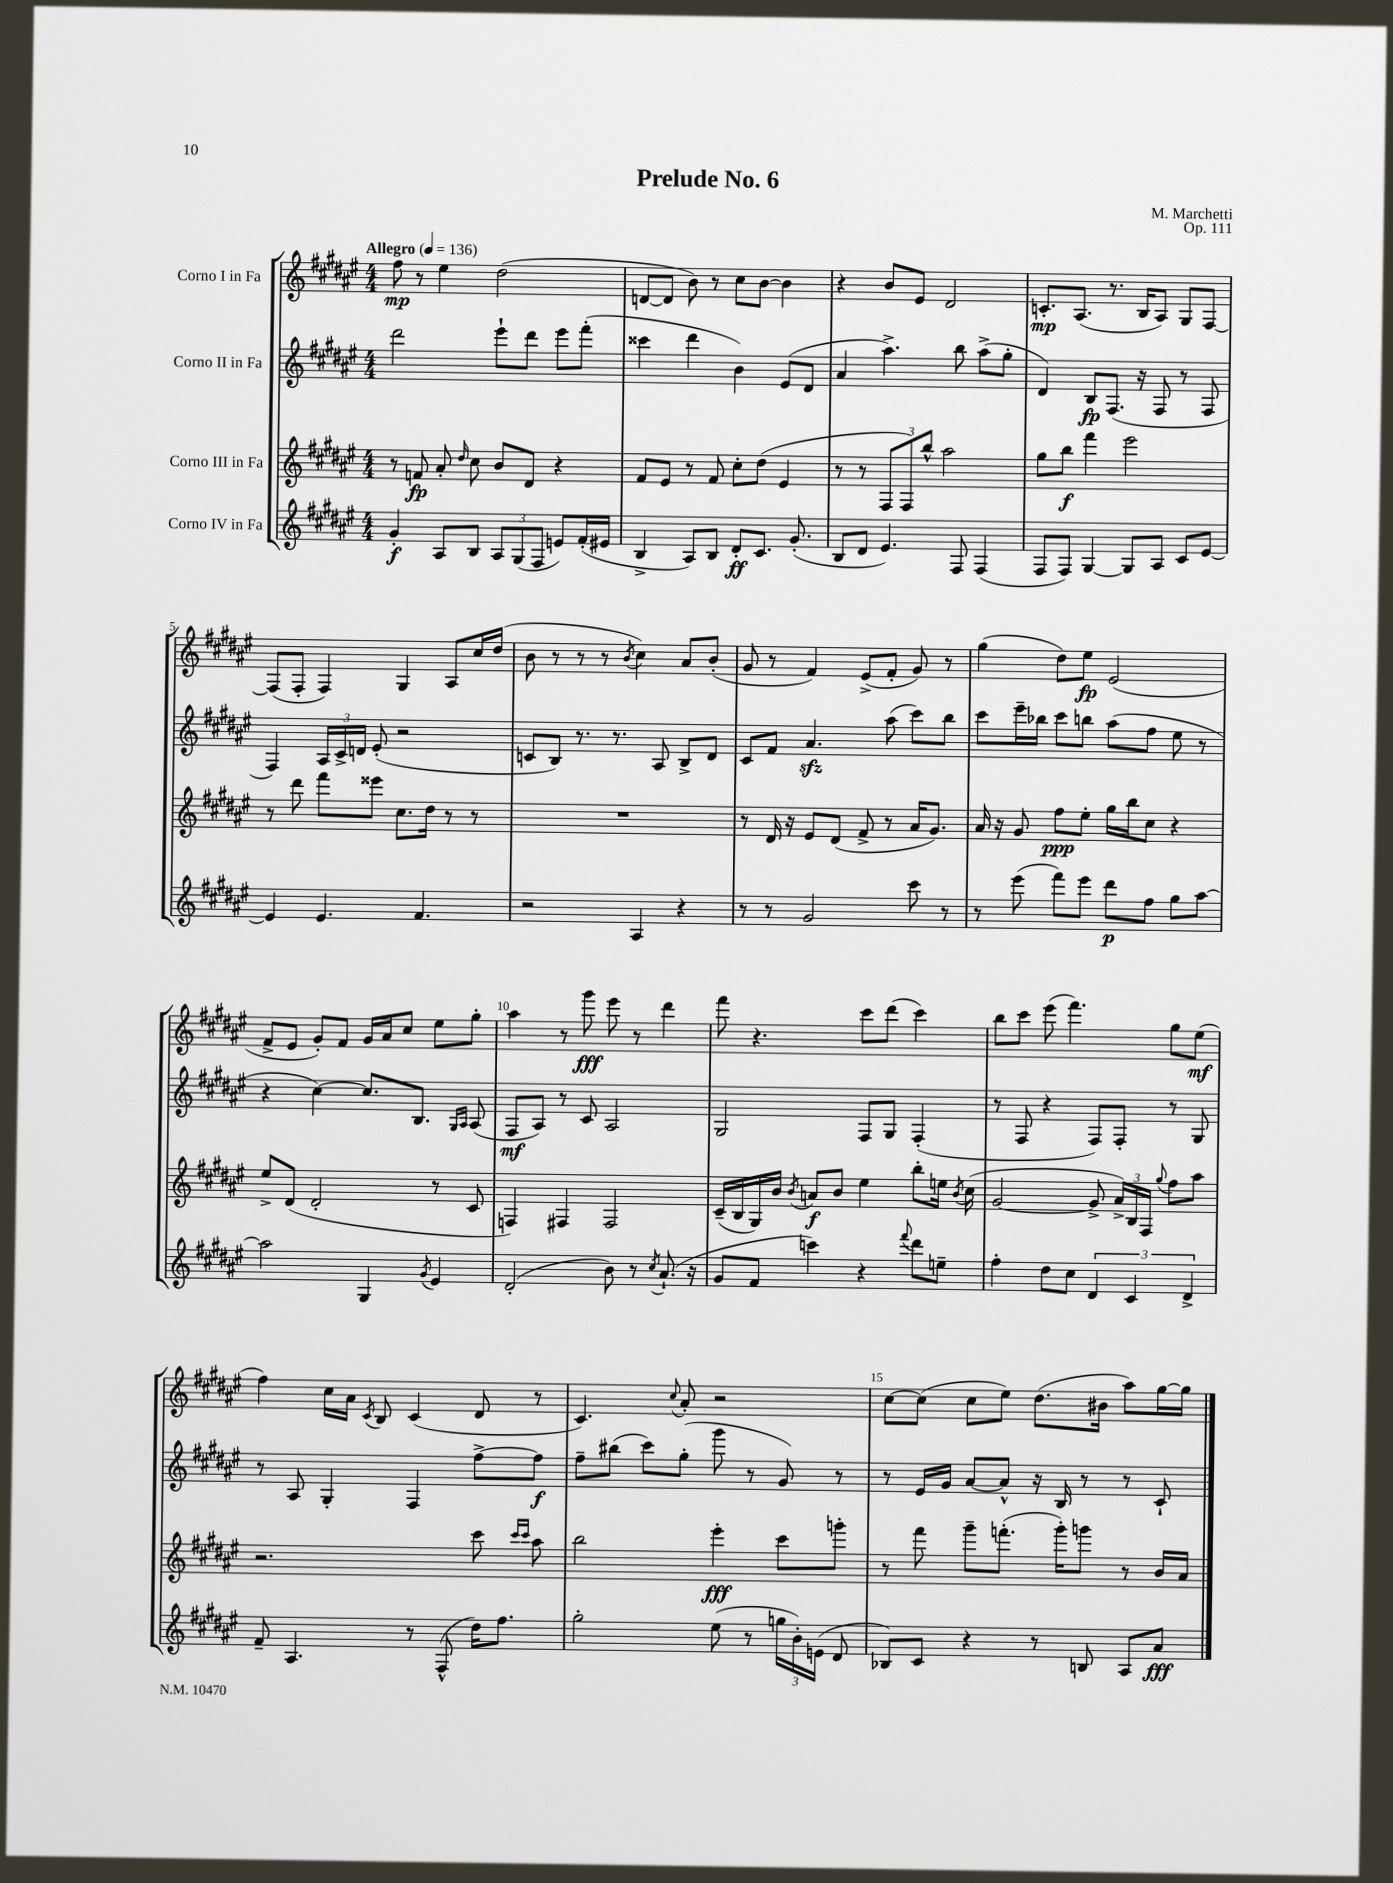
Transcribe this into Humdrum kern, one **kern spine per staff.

**kern	**kern	**kern	**kern
*staff4	*staff3	*staff2	*staff1
*clefG2	*clefG2	*clefG2	*clefG2
*k[f#c#g#d#a#e#]	*k[f#c#g#d#a#e#]	*k[f#c#g#d#a#e#]	*k[f#c#g#d#a#e#]
*M4/4	*M4/4	*M4/4	*M4/4
*MM136	*MM136	*MM136	*MM136
4g#'	8r	2ddd#	8ff#
.	8f	.	8r
8A#	8a#'	.	4ee#
.	16qqdd#	.	.
8B	8cc#	.	.
12A#	8b	8eee#`	(2dd#
(12G#	.	.	.
.	8d#	8ddd#	.
12F#	.	.	.
8e)	4r	8eee#	.
(16f#'	.	(8fff#'	.
16e#	.	.	.
=	=	=	=
4B^	8f#	4ccc##	[8d
.	8e#	.	8d]
8A#)	8r	4ddd#	8b)
8B	8f#	.	8r
8d#'	8cc#'	4b)	8cc#
8.c#	(8dd#	.	[8b
.	4e#	(8e#	4b]
(8.g#'	.	.	.
.	.	8d#	.
=	=	=	=
8B	8r	4a#	4r
8d#	8r	.	.
4.e#)	12F#	4.aa#^)	8b
.	12F#)	.	.
.	.	.	8e#
.	12bb^^	.	.
.	2aa#	.	2d#
8F#	.	8bb	.
(4F#	.	(8aa#^	.
.	.	8gg#'	.
=	=	=	=
8F#	8gg#	4d#)	8.c'
8F#)	8bb	.	.
.	.	.	(8.A#
[4G#	4fff#	8B	.
.	.	(8.F#	8.r
8G#]	2eee#	.	.
.	.	16r	16B
8A#	.	8F#	8A#)
8c#	.	8r	8G#
[8e#	.	8F#	[8F#
=	=	=	=
4e#]	8r	4F#)	(8F#]
.	8ddd#	.	8F#'
4.e#	8fff#	24A#	4F#)
.	.	24c#^	.
.	.	24d	.
.	8eee##	(8e#'	.
.	8.cc#	2r	4G#
4.f#	.	.	.
.	16dd#	.	.
.	8r	.	8A#
.	8r	.	16cc#
.	.	.	(16dd#
=	=	=	=
2r	1r	8c	8b
.	.	8B)	8r
.	.	8.r	8r
.	.	.	8r
.	.	8.r	.
.	.	.	8qb
4A#	.	.	4cc#)
.	.	8A#	.
4r	.	8B^	8a#
.	.	8d#	(8b'
=	=	=	=
8r	8r	8c#	8g#
8r	16d#	8f#	8r
.	16r	.	.
2g#	8e#	4.a#	4f#)
.	(8d#	.	.
.	8f#^	.	(8e#^
.	8r	(8aa#	8f#'
8ccc#	16a#	8ccc#)	8g#)
.	8.g#)	.	.
8r	.	8bb	8r
=	=	=	=
8r	16a#	8ccc#	(4gg#
.	16r	.	.
(8eee#	8g#	16eee#~	.
.	.	16bb-	.
8fff#)	8ff#	8ccc#	8dd#)
8eee#	8ee#'	8bb	8ee#
8ddd#	16gg#	(8aa#	(2e#
.	16bb	.	.
8ff#	8cc#	8ff#	.
8gg#	4r	8ee#	.
[8aa#	.	8r	.
=	=	=	=
2aa#]	8ee#^	4r	8f#^
.	(8d#	.	8e#
.	2d#'	[4cc#)	8g#')
.	.	.	8f#
4G#	.	8.cc#]	16g#
.	.	.	16a#
.	.	.	8cc#
.	.	8.B	.
8qg#	.	.	.
4e#	8r	.	8ee#
.	.	16qqG#	.
.	.	16qqA#	.
.	8c#	(8A#	8gg#'
=	=	=	=
(2d#'	4F)	8F#	4aa#
.	.	8A#)	.
.	4F#	8r	8r
.	.	8c#	8ggg#
8b)	2F#	2A#	8eee#
8r	.	.	8r
8qcc#	.	.	.
(8.a#`	.	.	4ddd#
16r	.	.	.
=	=	=	=
8g#	(16c#~	2G#	8fff#
.	16B	.	.
8f#	16G#)	.	4.r
.	16b	.	.
.	8qb	.	.
4ccc)	8a	.	.
.	8b	.	.
4r	4ee#	8F#	8ccc#
.	.	8G#	(8ddd#
8qqfff#	.	.	.
8ddd#	8bb'	(4F#'	4ccc#)
8ee~	16ee	.	.
.	8qb	.	.
.	(16cc#	.	.
=	=	=	=
4ff#'	[2g#	8r	8bb
.	.	8F#	8ccc#
8dd#	.	4r	(8eee#
8cc#	.	.	4.fff#)
6d#	8g#^]	8F#)	.
.	24a#^)	8F#'	.
6c#	24B	.	.
.	24F#	.	.
.	8qqgg#	.	.
.	8ff#	8r	8gg#
6d#^	.	.	.
.	8aa#	8G#	(8ee#
=	=	=	=
8f#~	2.r	8r	4ff#)
4.A#	.	8A#	.
.	.	4G#'	16cc#
.	.	.	16a#
.	.	.	8qc#
.	.	.	8B
8r	.	4F#	(4c#
(8F#^^	.	.	.
16dd#)	8ccc#	[8ff#^	8d#
8.ff#	.	.	.
.	16qqccc#	.	.
.	16qqccc#	.	.
.	8aa#	8ff#]	8r
=	=	=	=
2gg#'	2bb	8ff#~	4.c#)
.	.	(8bb#	.
.	.	8ccc#)	.
.	.	.	8qqcc#
.	.	(8gg#'	8a#'
(8ee#	4eee#'	8ggg#	2r
8r	.	8r	.
24gg	8ccc#	8g#)	.
24b')	.	.	.
(24e	.	.	.
8d#	8ggg'	8r	.
=	=	=	=
8B-)	8r	8r	[8cc#
8c#	8fff#	16e#	(8cc#]
.	.	16g#	.
4r	8ggg#~	[8a#	8cc#
.	(8.fff'	8a#^^]	8ee#)
8r	.	16r	(8.dd#
.	16ggg#')	16B	.
8B	8ggg	8r	.
.	.	.	16b#
8A#	8r	8r	8aa#)
8a#	16b	8c#`	[16gg#
.	16a#	.	16gg#]
==	==	==	==
*-	*-	*-	*-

------------------------------

• WHAT IS NEEDED: Copy out every one of the lines above that contains the string "kern".

• SOLUTION FOR THIS EXERCISE:
Transcribe this into Humdrum kern, one **kern spine per staff.
**kern	**kern	**kern	**kern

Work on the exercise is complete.